- Task to complete: For the records below, give the number of lines that include the string "slope". Nothing else belongs in the answer.

- Dataset extract:
━━━━━━━━━━━━━━━━━━━━━━━━━━━━━━
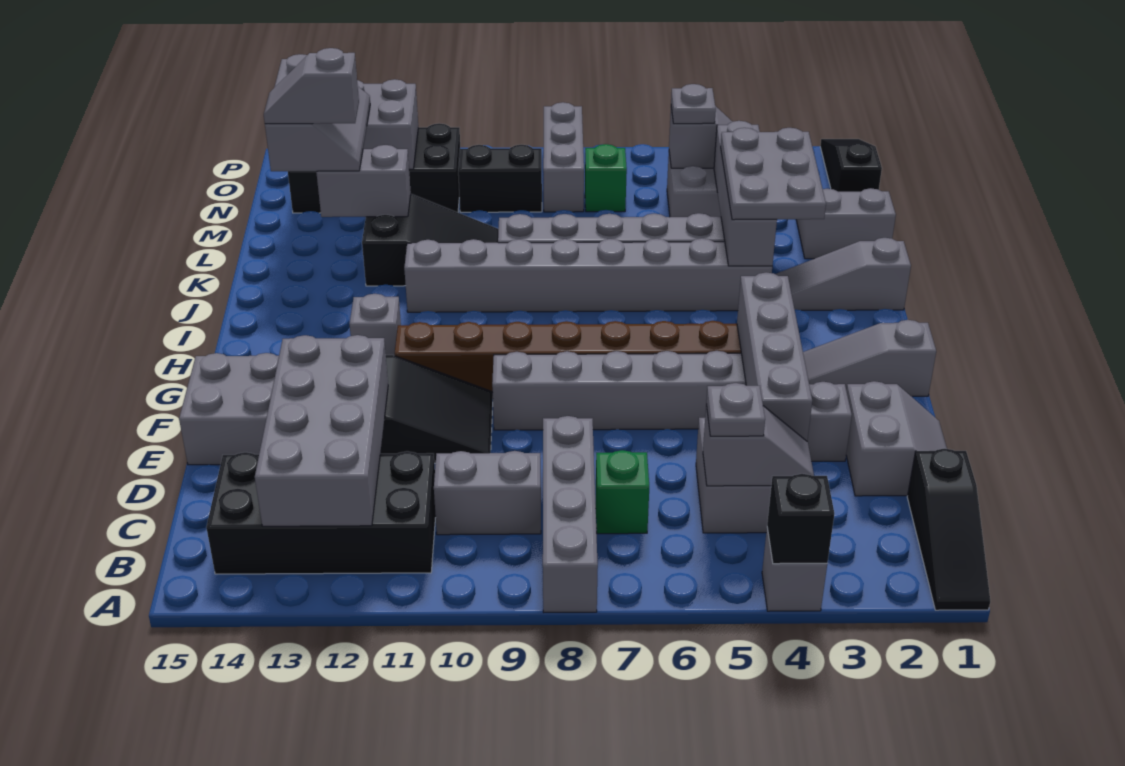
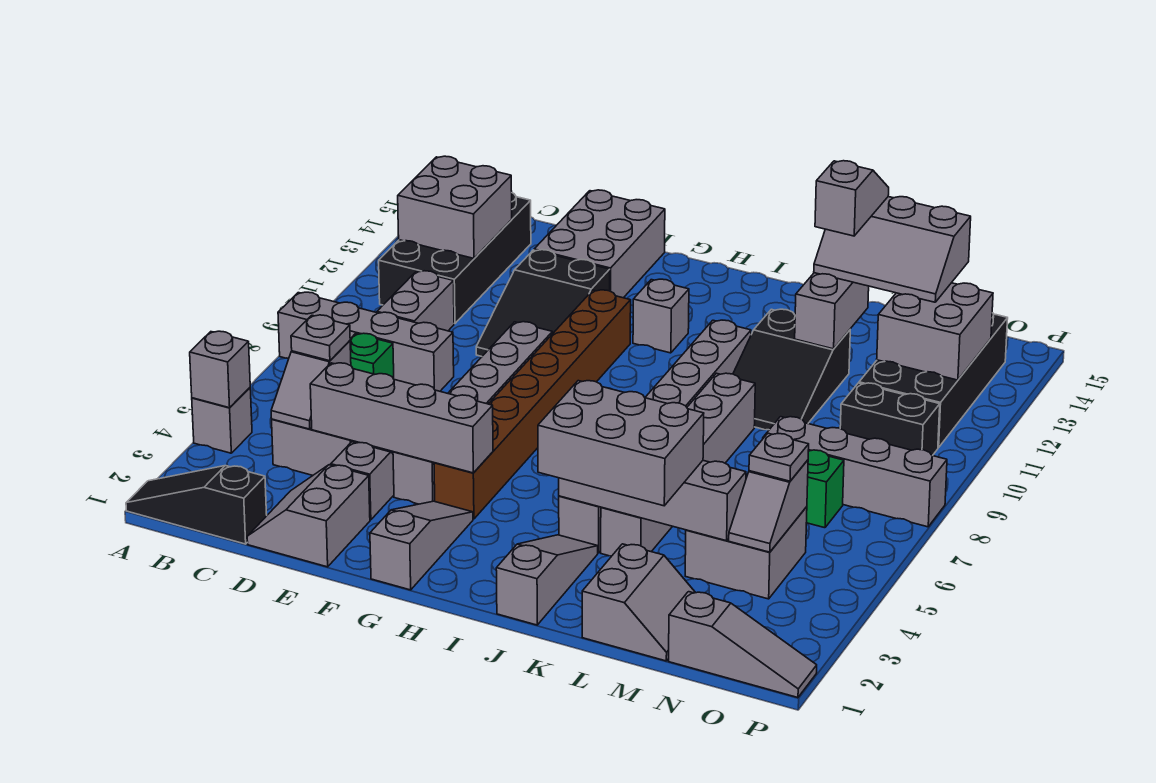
black brick A4 level 2 -> grey brick A4 level 2
grey brick B12:E13 level 2 -> grey brick B12:C13 level 2
grey slope D1:E2 level 1 top 2 -> grey slope D1:E2 level 1 top E
grey plate J3:L4 level 3 -> grey brick J3:L4 level 3
black slope N1:P1 level 1 top N -> grey slope N1:P1 level 1 top N
grey brick N8:P8 level 1 -> grey brick M8:P8 level 1
black brick N9:N10 level 1 -> black brick N10:O10 level 1

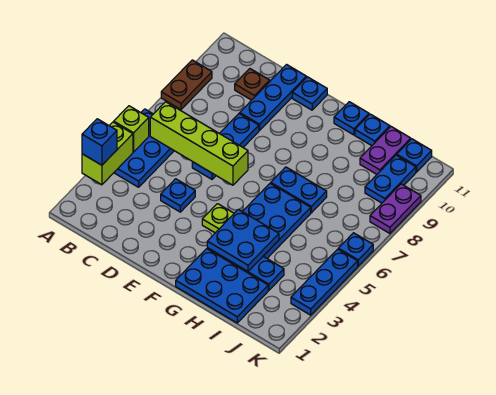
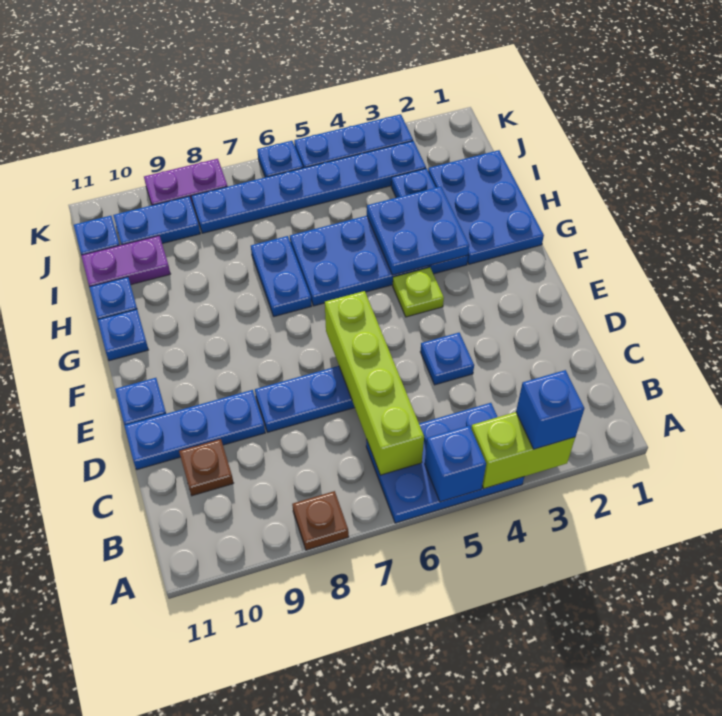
lime brick A5 level 2 -> blue brick A5 level 2
brown plate A8:A9 level 1 -> brown plate A8 level 1
none -> blue plate J3:J8 level 1

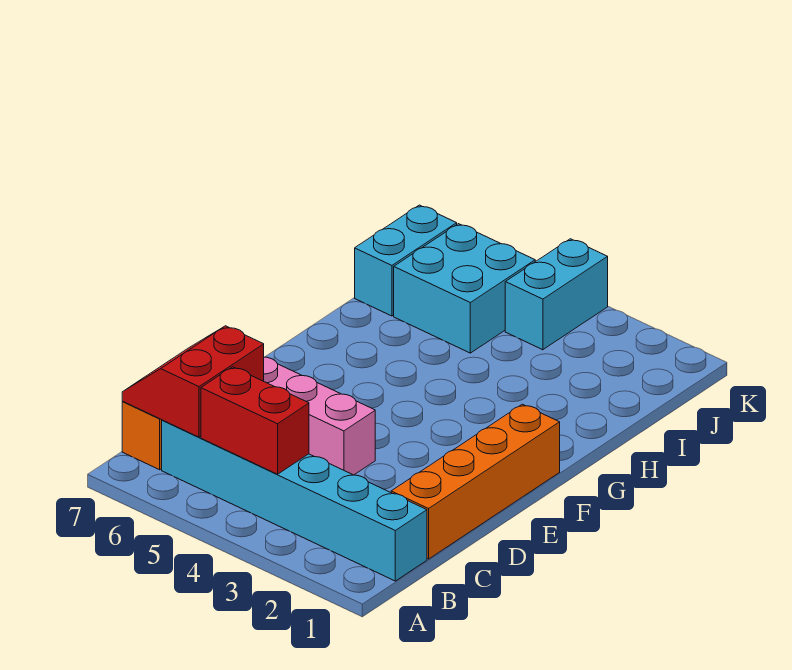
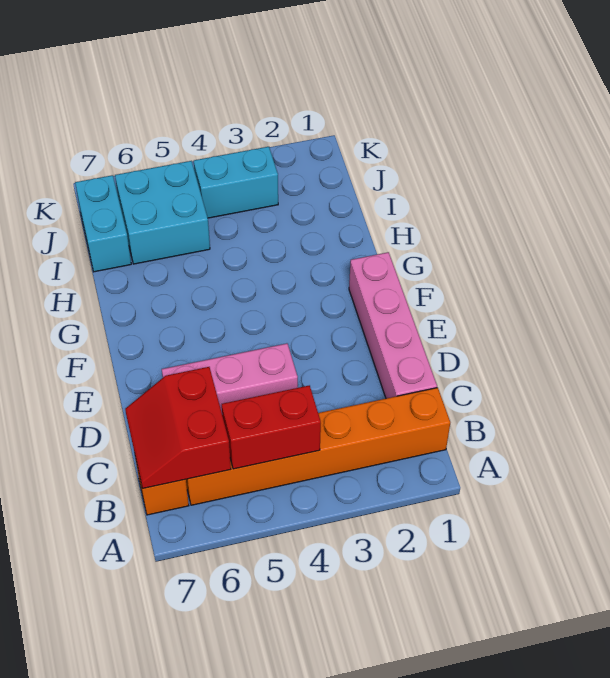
cyan brick B1:B6 level 1 -> orange brick B1:B6 level 1
orange brick C1:F1 level 1 -> pink brick C1:F1 level 1
cyan brick J4:K4 level 1 -> cyan brick J3:J4 level 1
━━━━━━━━━━━━━━━━━━━━━━━━━━━━━━
- Exercise solution: 2